PROVIDED ENTRIES.
####################

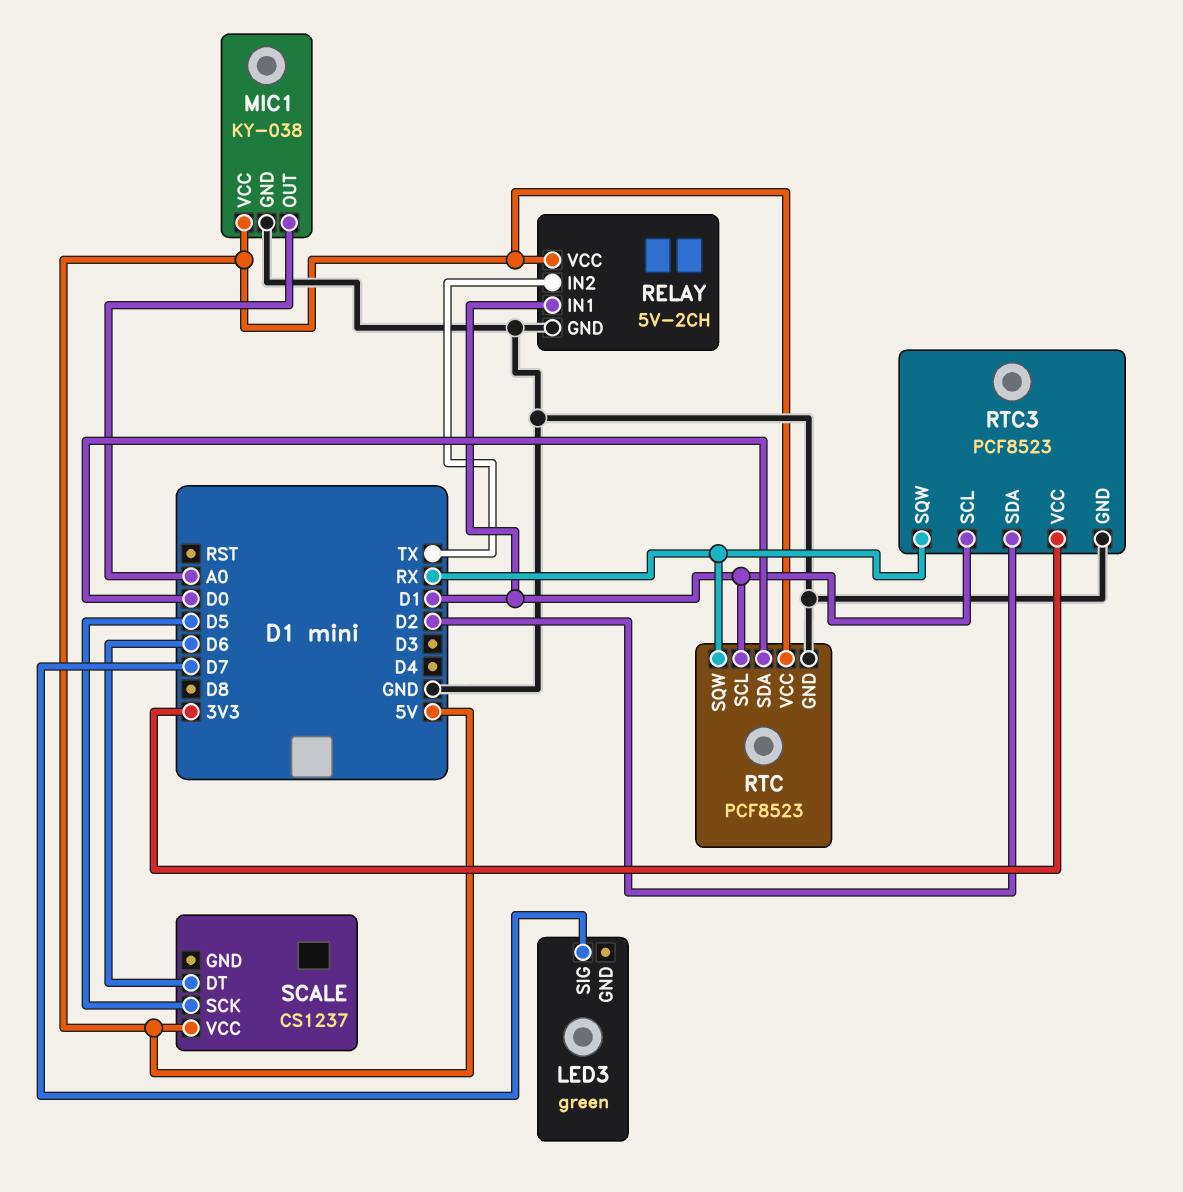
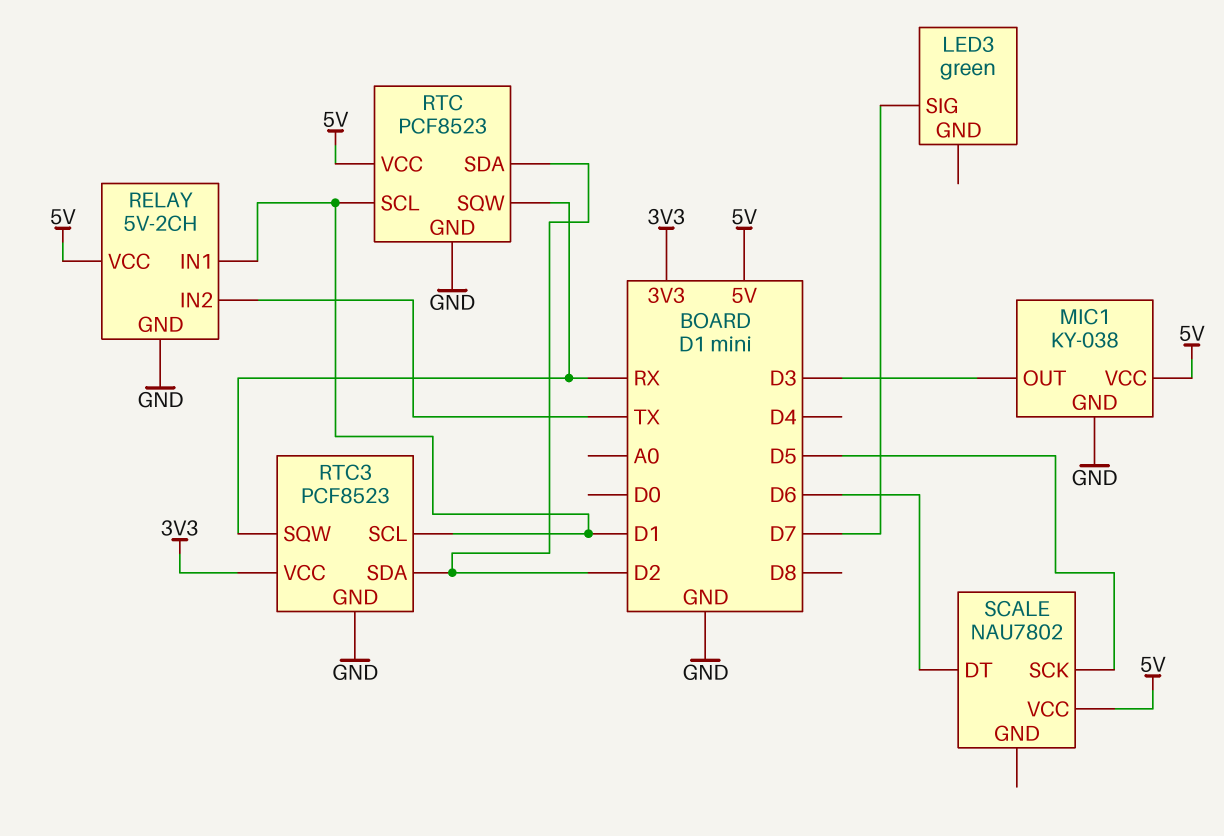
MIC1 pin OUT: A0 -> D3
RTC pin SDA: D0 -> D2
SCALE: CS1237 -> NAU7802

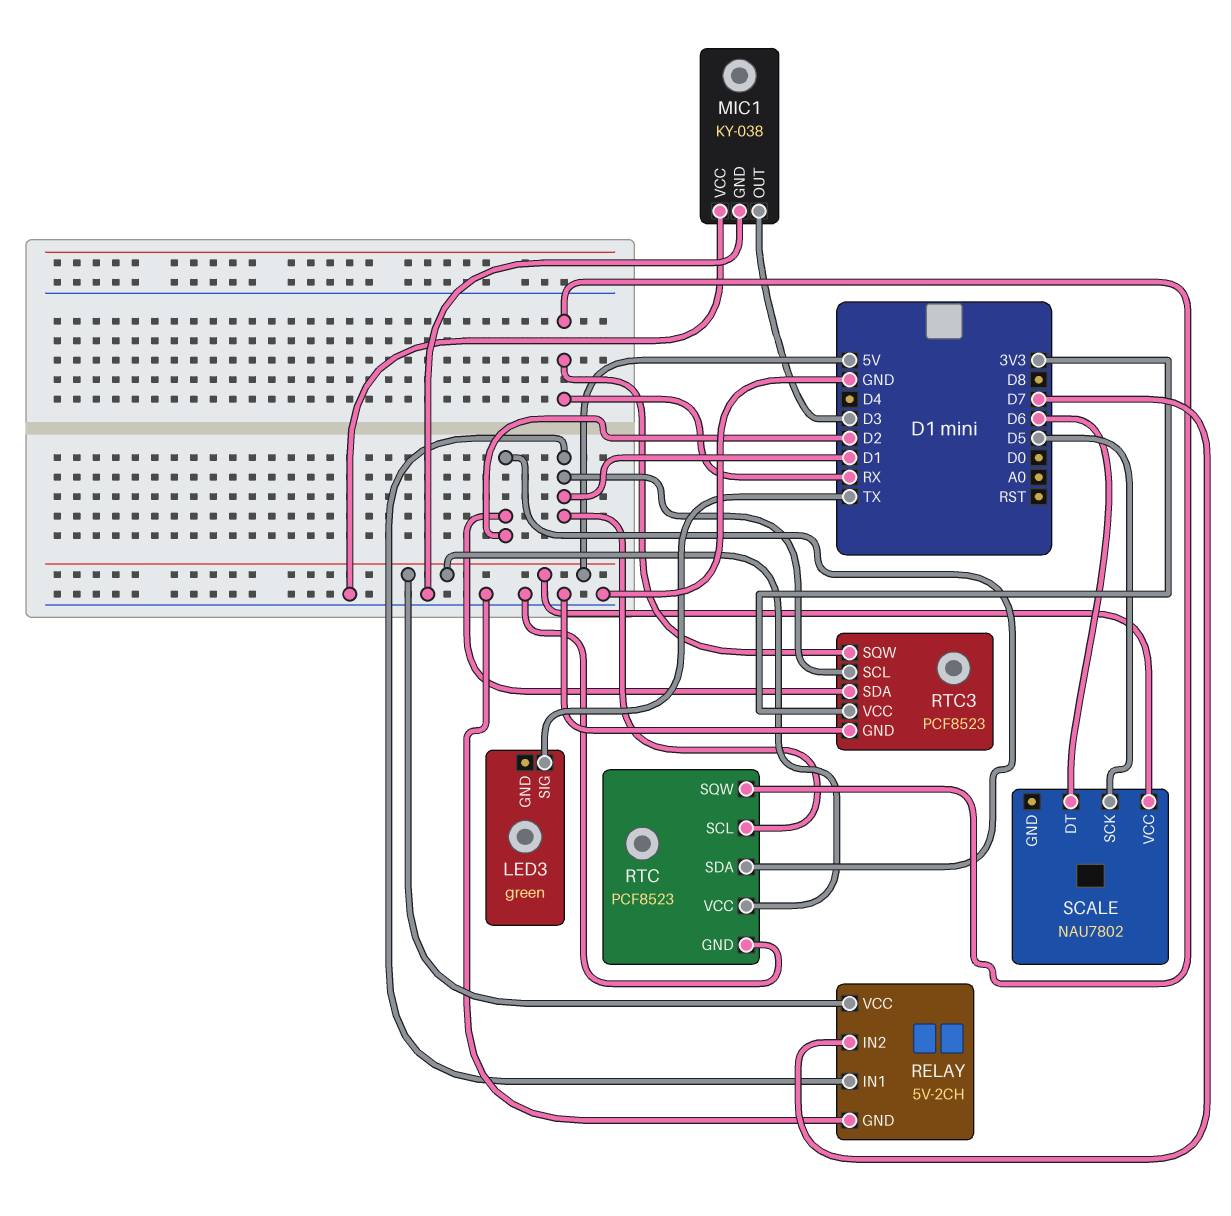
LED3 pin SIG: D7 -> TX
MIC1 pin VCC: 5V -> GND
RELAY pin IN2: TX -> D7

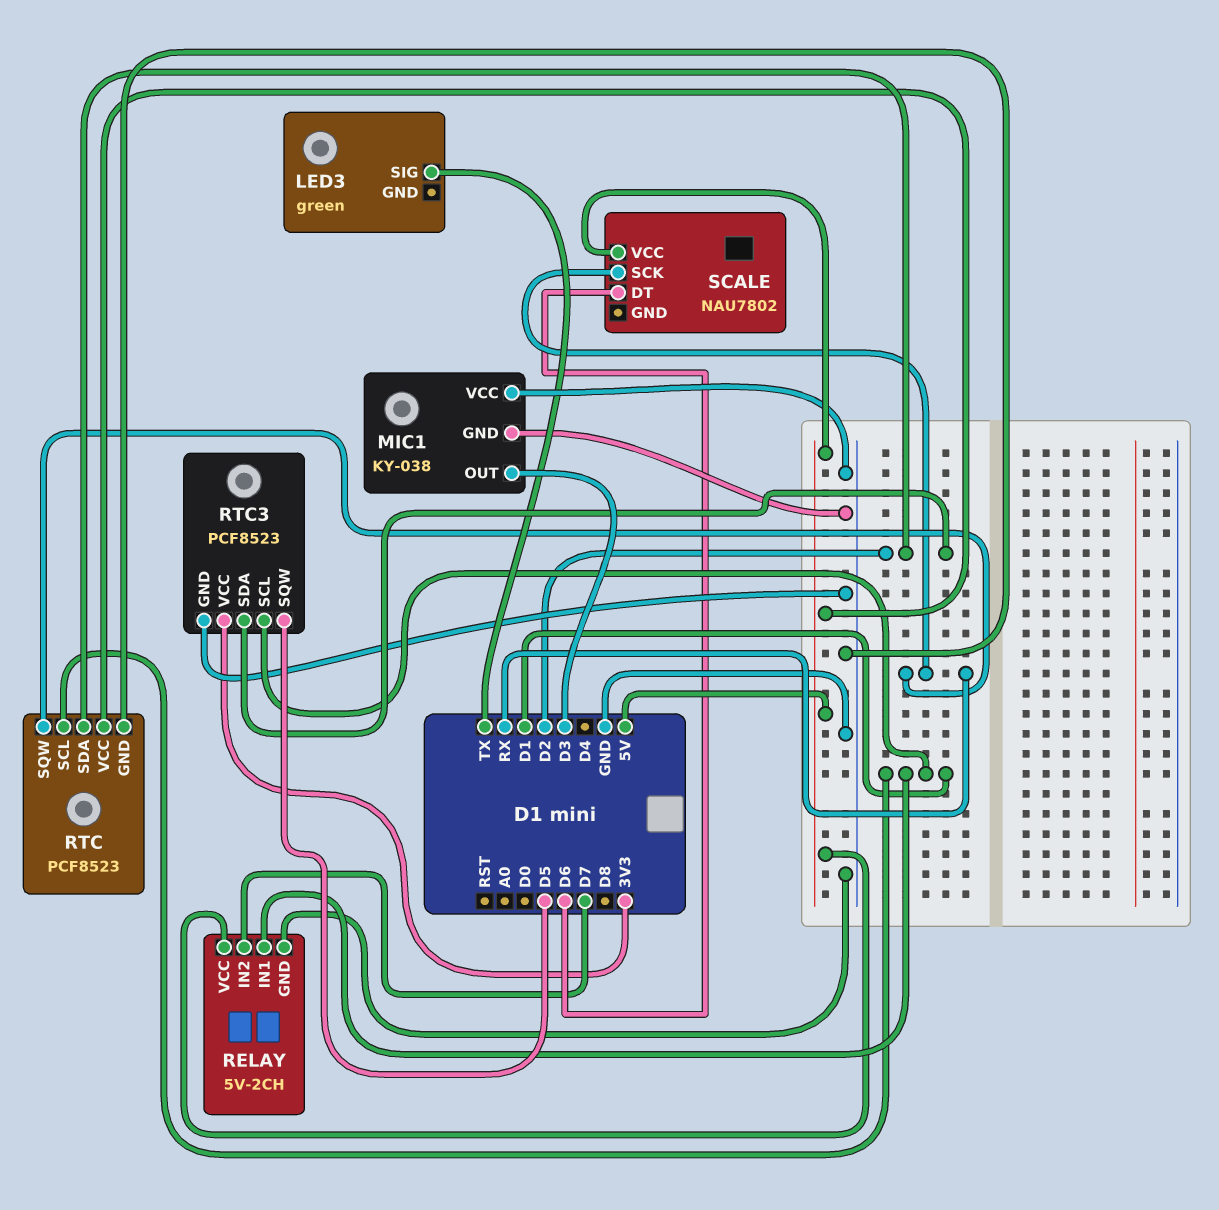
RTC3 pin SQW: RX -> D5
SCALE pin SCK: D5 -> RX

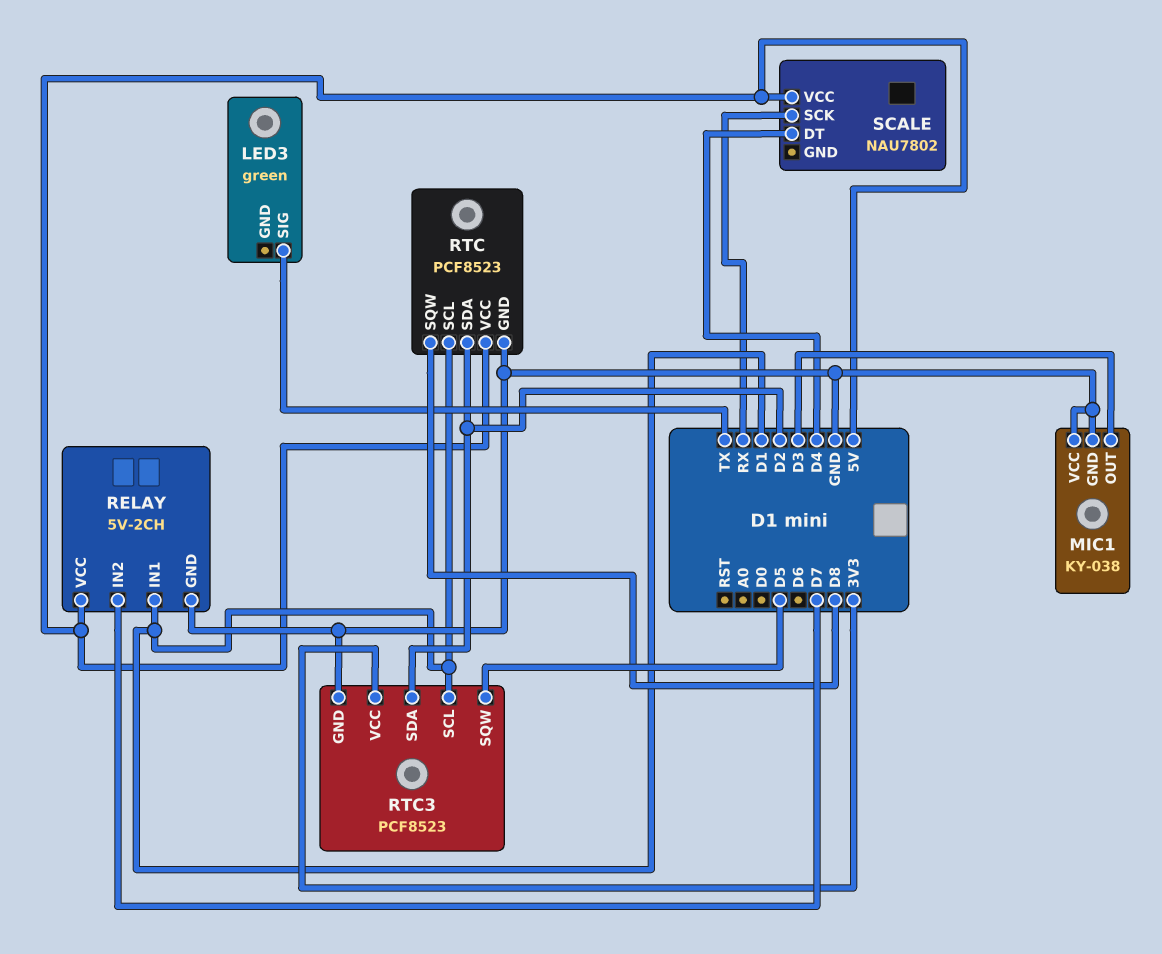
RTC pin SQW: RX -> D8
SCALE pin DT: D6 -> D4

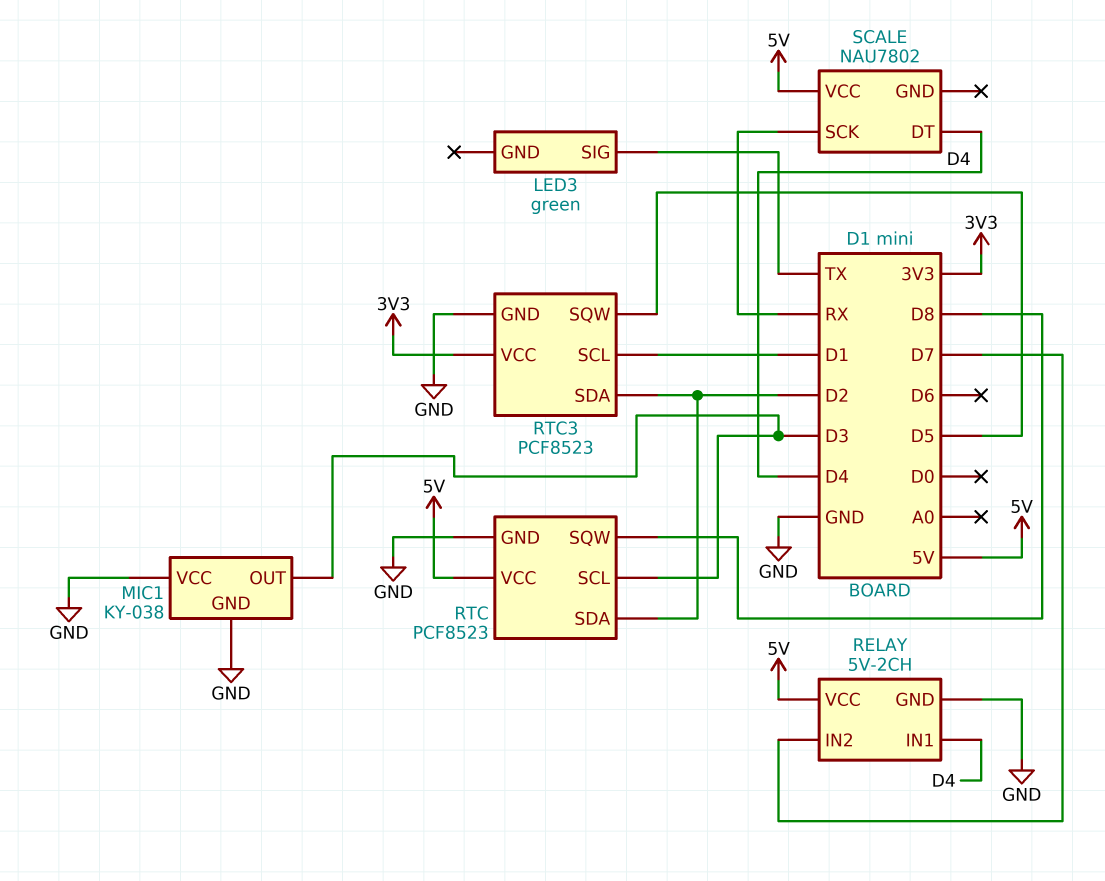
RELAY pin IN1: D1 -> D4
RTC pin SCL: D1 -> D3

####################

YOUR TASK.
Please repeat the entries above exactly, leaving out any pictures.

EXERCISE OUTPUT.
MIC1 pin OUT: A0 -> D3
RTC pin SDA: D0 -> D2
SCALE: CS1237 -> NAU7802

LED3 pin SIG: D7 -> TX
MIC1 pin VCC: 5V -> GND
RELAY pin IN2: TX -> D7

RTC3 pin SQW: RX -> D5
SCALE pin SCK: D5 -> RX

RTC pin SQW: RX -> D8
SCALE pin DT: D6 -> D4

RELAY pin IN1: D1 -> D4
RTC pin SCL: D1 -> D3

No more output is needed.